== HOW TO COMPLETE THIS TASK ==
After finding the line that contains "R1: 300k (GND, W16) -> none", give again that line and each one following it, exactly, until the records end.

== Itemized modification records ==
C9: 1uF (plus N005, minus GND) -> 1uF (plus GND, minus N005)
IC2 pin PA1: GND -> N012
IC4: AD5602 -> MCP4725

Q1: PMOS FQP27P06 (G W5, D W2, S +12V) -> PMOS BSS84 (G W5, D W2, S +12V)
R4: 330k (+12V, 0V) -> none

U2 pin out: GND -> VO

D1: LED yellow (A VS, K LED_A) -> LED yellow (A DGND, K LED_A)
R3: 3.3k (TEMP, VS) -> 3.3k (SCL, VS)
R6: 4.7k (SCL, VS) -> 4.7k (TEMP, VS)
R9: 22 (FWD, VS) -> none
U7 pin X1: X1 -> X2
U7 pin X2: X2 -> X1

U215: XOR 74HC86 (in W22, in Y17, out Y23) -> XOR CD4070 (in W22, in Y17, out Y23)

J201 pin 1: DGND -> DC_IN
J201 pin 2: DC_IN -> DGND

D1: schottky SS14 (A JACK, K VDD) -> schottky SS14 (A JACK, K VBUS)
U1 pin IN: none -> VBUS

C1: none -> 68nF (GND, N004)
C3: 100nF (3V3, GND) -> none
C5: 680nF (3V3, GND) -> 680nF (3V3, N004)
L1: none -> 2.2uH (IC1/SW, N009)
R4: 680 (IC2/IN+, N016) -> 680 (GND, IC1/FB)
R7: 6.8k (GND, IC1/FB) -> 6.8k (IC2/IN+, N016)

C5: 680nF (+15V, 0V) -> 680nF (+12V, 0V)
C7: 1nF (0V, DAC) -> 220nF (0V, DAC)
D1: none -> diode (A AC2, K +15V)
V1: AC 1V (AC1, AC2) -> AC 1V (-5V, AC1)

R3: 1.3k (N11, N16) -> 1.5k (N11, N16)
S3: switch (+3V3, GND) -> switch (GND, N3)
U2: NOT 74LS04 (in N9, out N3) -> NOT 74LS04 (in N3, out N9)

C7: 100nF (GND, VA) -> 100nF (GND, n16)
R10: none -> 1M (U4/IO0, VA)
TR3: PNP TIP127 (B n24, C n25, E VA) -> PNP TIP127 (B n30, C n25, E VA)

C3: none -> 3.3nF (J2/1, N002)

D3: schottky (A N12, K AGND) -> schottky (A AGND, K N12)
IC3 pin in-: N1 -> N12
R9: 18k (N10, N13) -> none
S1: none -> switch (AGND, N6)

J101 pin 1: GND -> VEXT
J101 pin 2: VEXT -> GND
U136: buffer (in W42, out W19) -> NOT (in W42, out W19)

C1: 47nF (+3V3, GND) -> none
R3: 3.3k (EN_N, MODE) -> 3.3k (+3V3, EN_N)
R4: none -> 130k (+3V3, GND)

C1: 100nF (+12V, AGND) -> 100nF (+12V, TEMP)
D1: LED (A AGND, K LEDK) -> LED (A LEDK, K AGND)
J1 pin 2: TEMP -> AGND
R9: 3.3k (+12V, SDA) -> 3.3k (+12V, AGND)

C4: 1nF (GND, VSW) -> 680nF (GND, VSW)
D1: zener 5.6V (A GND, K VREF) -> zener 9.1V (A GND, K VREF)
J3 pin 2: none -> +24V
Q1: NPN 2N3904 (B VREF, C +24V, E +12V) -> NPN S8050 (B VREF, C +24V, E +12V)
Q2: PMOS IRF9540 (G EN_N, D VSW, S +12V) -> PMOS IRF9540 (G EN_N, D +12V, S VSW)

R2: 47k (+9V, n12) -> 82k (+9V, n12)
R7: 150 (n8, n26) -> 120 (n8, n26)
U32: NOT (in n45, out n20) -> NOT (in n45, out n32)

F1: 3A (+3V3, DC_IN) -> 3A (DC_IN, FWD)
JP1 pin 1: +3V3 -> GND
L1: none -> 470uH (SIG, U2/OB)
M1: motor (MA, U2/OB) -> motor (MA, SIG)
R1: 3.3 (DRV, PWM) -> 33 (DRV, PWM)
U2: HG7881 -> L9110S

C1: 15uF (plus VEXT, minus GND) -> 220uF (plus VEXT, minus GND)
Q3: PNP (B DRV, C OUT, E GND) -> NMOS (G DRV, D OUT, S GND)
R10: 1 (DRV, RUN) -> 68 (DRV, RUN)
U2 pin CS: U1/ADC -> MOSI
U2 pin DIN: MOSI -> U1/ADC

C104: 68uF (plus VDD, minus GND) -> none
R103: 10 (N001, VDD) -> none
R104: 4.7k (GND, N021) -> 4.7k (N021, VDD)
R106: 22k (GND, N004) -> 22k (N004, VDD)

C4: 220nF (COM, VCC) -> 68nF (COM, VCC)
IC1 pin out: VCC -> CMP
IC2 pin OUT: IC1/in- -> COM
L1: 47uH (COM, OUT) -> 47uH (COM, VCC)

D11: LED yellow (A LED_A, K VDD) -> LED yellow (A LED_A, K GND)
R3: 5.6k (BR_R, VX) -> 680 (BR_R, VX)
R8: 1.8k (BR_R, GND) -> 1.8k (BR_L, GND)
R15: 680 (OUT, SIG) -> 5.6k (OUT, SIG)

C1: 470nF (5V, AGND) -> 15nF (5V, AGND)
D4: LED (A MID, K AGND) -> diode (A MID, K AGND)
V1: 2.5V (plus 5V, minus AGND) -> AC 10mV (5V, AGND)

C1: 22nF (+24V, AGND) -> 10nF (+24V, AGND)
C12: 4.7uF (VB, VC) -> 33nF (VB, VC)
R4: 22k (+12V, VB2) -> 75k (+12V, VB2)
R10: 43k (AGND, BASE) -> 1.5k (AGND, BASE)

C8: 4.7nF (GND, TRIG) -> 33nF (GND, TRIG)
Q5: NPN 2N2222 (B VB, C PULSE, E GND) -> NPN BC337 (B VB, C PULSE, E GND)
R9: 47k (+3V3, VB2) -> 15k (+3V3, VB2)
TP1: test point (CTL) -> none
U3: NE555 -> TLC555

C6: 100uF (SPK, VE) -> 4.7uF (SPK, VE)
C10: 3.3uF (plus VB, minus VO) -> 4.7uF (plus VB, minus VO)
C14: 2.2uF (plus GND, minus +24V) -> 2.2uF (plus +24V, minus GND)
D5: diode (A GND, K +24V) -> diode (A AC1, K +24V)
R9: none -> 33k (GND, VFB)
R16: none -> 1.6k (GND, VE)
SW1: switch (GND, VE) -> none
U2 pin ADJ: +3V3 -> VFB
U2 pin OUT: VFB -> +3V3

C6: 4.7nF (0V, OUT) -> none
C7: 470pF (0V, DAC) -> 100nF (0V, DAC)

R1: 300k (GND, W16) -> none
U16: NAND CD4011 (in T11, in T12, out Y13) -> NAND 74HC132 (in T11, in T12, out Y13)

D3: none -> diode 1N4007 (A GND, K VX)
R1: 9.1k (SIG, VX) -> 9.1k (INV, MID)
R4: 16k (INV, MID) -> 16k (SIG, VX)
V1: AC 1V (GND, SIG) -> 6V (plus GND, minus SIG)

== REPLY TO THE TASK ==
R1: 300k (GND, W16) -> none
U16: NAND CD4011 (in T11, in T12, out Y13) -> NAND 74HC132 (in T11, in T12, out Y13)

D3: none -> diode 1N4007 (A GND, K VX)
R1: 9.1k (SIG, VX) -> 9.1k (INV, MID)
R4: 16k (INV, MID) -> 16k (SIG, VX)
V1: AC 1V (GND, SIG) -> 6V (plus GND, minus SIG)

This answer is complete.